Please reproduce the data below exactly, from the first line through the line containing "JOY pin VRX: A3 -> A0", and leave every later line out.

■ ■ ■

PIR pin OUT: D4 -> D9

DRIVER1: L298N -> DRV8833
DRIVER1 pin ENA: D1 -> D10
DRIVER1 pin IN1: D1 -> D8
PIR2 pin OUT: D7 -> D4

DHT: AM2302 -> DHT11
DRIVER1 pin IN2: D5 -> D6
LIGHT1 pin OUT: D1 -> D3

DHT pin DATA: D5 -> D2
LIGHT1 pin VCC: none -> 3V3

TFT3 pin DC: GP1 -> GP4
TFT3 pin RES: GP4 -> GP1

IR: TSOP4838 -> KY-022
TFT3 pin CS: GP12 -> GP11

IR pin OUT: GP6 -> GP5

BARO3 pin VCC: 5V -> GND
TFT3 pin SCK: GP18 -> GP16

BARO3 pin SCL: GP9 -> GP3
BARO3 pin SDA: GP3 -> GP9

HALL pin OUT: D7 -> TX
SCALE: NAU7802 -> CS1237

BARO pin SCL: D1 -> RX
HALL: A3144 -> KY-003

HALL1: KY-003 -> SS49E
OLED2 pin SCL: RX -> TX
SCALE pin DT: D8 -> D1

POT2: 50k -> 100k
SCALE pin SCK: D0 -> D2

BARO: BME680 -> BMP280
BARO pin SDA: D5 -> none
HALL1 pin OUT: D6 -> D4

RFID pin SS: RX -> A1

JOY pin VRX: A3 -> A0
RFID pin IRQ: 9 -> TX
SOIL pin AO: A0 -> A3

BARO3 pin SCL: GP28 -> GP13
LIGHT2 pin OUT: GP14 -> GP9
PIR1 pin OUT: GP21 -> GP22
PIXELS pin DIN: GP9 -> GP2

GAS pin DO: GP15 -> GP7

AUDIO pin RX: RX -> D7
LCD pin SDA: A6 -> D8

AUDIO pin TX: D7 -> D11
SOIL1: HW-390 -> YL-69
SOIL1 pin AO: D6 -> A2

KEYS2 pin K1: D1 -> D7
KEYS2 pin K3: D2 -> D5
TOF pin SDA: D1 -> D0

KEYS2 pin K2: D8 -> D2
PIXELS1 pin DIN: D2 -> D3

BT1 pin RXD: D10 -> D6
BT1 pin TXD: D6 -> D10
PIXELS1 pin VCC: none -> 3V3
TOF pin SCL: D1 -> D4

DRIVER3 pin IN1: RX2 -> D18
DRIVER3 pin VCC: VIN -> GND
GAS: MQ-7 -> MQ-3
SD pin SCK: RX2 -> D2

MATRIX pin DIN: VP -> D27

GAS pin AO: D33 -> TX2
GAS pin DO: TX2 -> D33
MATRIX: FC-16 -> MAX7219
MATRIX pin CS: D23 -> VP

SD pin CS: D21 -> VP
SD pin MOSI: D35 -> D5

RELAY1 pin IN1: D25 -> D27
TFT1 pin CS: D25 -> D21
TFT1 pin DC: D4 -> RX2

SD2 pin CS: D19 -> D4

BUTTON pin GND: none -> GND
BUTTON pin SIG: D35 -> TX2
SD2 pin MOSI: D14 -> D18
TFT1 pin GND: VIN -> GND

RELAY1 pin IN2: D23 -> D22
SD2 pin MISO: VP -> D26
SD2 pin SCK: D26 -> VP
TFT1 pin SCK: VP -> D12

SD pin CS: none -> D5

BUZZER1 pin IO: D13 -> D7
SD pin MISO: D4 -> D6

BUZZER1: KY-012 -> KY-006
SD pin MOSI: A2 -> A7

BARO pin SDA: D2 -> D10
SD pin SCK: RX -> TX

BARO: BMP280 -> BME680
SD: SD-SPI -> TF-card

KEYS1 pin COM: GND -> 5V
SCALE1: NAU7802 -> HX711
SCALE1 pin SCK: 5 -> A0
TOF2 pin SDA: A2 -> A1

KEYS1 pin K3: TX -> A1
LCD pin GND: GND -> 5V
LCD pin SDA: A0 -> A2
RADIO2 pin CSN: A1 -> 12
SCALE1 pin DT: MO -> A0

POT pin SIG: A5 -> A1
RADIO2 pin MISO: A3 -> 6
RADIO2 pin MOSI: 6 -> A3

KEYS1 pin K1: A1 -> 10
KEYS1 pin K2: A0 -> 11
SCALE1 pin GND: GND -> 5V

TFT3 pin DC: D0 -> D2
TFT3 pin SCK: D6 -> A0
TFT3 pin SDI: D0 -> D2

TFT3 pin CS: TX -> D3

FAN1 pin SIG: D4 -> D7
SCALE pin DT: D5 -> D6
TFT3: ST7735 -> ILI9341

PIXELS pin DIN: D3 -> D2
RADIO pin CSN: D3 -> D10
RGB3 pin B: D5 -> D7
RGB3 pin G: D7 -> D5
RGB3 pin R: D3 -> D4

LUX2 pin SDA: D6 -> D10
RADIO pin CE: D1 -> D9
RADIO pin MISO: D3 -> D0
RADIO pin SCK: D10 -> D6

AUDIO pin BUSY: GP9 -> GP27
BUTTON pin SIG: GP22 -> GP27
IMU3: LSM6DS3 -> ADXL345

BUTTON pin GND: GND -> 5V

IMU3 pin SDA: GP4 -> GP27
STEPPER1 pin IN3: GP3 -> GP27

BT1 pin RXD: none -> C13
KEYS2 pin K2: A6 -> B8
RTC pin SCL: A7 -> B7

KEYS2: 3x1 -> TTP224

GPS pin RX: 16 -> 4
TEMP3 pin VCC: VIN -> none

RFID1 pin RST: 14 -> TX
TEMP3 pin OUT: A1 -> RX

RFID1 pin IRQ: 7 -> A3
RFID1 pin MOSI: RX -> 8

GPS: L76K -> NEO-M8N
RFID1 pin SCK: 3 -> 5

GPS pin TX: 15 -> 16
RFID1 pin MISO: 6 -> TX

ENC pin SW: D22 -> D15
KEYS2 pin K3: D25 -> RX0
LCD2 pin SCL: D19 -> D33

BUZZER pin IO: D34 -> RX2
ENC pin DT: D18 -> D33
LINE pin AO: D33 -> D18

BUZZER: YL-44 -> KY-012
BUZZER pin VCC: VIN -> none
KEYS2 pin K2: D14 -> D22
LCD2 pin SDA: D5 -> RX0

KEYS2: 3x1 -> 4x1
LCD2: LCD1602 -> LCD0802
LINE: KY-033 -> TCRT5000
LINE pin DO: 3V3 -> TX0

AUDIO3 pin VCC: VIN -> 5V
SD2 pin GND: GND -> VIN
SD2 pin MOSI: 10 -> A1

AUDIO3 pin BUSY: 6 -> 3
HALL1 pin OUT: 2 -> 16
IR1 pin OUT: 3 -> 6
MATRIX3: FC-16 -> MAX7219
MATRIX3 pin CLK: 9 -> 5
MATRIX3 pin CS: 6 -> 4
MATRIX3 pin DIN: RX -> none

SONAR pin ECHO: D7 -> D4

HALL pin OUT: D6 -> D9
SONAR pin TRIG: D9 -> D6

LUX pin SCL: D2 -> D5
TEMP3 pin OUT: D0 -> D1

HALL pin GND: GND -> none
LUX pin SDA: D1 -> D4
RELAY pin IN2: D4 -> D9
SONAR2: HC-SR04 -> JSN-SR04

■ ■ ■

- Answer for the task
PIR pin OUT: D4 -> D9

DRIVER1: L298N -> DRV8833
DRIVER1 pin ENA: D1 -> D10
DRIVER1 pin IN1: D1 -> D8
PIR2 pin OUT: D7 -> D4

DHT: AM2302 -> DHT11
DRIVER1 pin IN2: D5 -> D6
LIGHT1 pin OUT: D1 -> D3

DHT pin DATA: D5 -> D2
LIGHT1 pin VCC: none -> 3V3

TFT3 pin DC: GP1 -> GP4
TFT3 pin RES: GP4 -> GP1

IR: TSOP4838 -> KY-022
TFT3 pin CS: GP12 -> GP11

IR pin OUT: GP6 -> GP5

BARO3 pin VCC: 5V -> GND
TFT3 pin SCK: GP18 -> GP16

BARO3 pin SCL: GP9 -> GP3
BARO3 pin SDA: GP3 -> GP9

HALL pin OUT: D7 -> TX
SCALE: NAU7802 -> CS1237

BARO pin SCL: D1 -> RX
HALL: A3144 -> KY-003

HALL1: KY-003 -> SS49E
OLED2 pin SCL: RX -> TX
SCALE pin DT: D8 -> D1

POT2: 50k -> 100k
SCALE pin SCK: D0 -> D2

BARO: BME680 -> BMP280
BARO pin SDA: D5 -> none
HALL1 pin OUT: D6 -> D4

RFID pin SS: RX -> A1

JOY pin VRX: A3 -> A0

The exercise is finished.